RAW DATA ->

Content starts

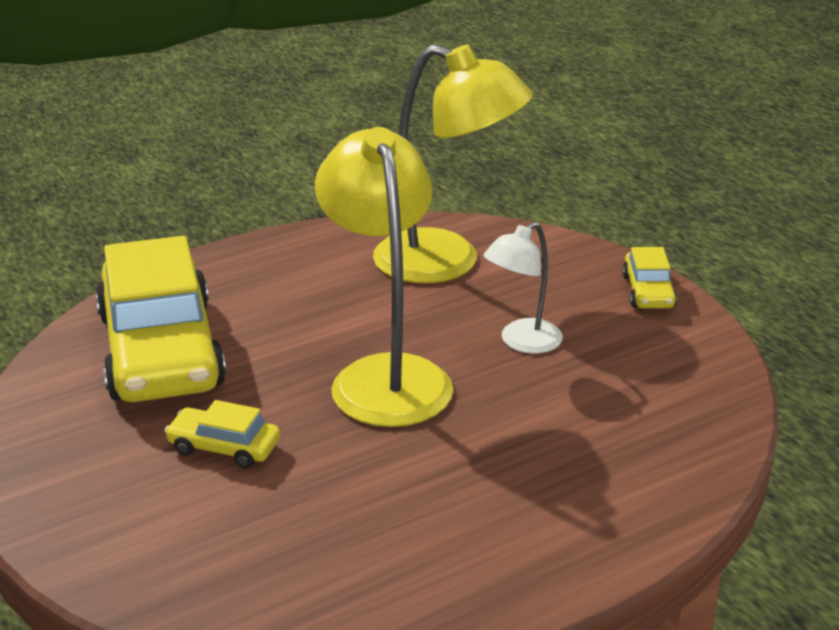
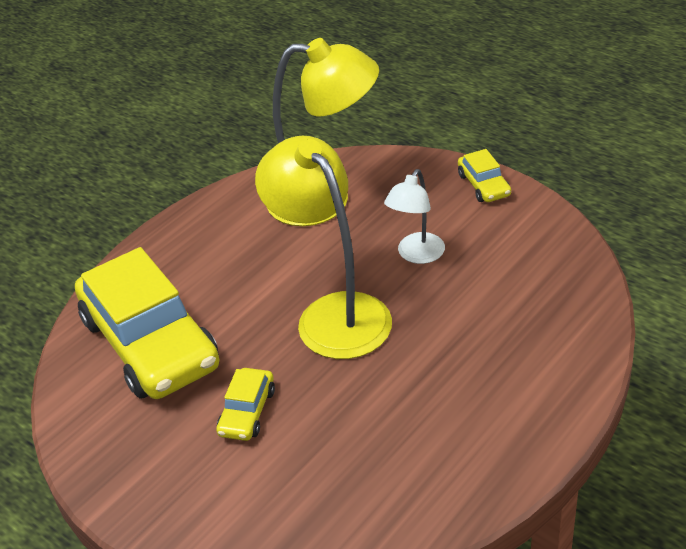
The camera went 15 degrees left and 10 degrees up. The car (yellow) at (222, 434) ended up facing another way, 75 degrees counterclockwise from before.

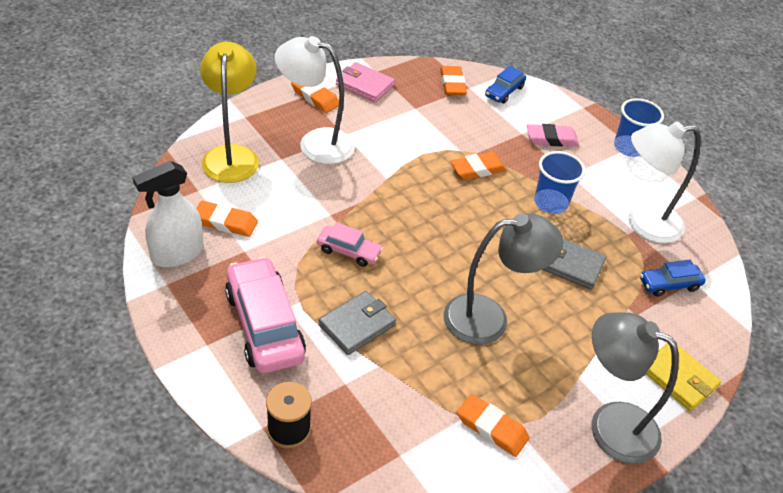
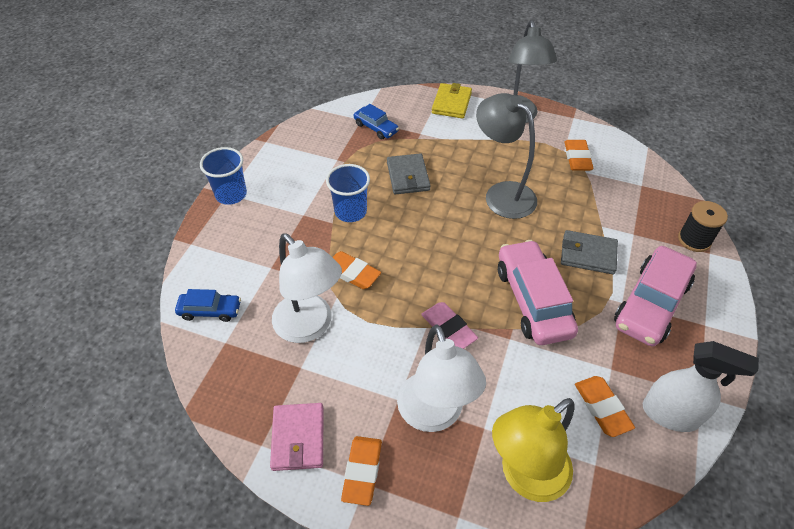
The camera went 120 degrees left and 5 degrees up. The lamp (white) ended up elsewhere, having gone from (664, 182) to (307, 288). The eraser (pink) ended up elsewhere, having gone from (553, 135) to (449, 325). The size of the car (pink) at (350, 244) changed by a factor of 1.89. The second view lost the eraser (orange) at (453, 80).

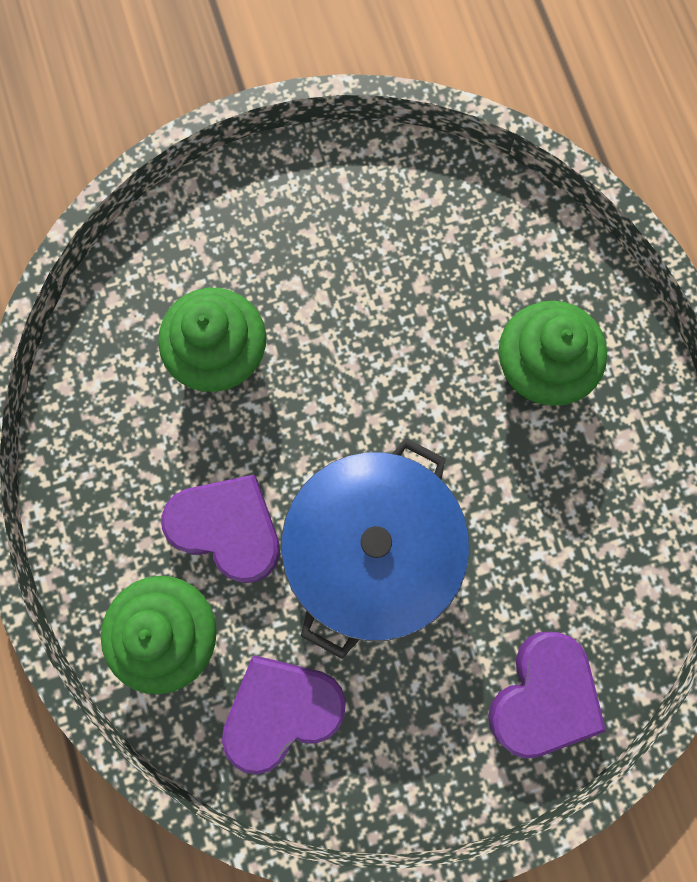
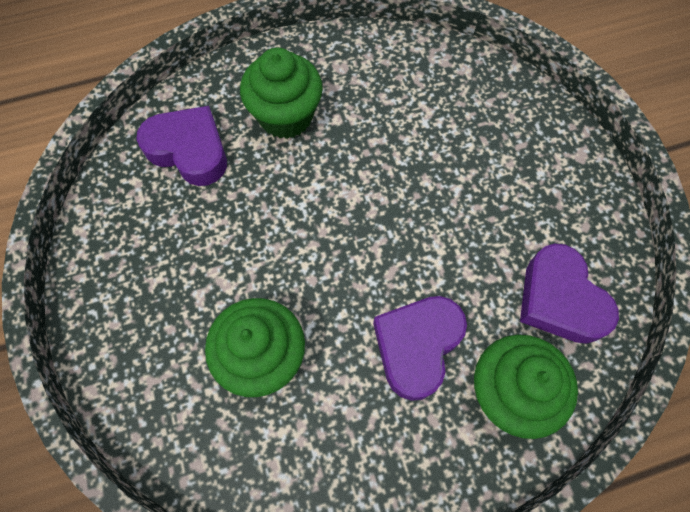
The camera went 90 degrees left and 10 degrees down. The heart (purple) ended up elsewhere, having gone from (547, 695) to (182, 146). The second view lost the pot (blue) at (375, 548).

Content ends

WHAT YOU ARE ASKED TO DO -> Copy out all lines of the material above in which "having" occurs.

RESPONSE ->
The camera went 120 degrees left and 5 degrees up. The lamp (white) ended up elsewhere, having gone from (664, 182) to (307, 288). The eraser (pink) ended up elsewhere, having gone from (553, 135) to (449, 325). The size of the car (pink) at (350, 244) changed by a factor of 1.89. The second view lost the eraser (orange) at (453, 80).
The camera went 90 degrees left and 10 degrees down. The heart (purple) ended up elsewhere, having gone from (547, 695) to (182, 146). The second view lost the pot (blue) at (375, 548).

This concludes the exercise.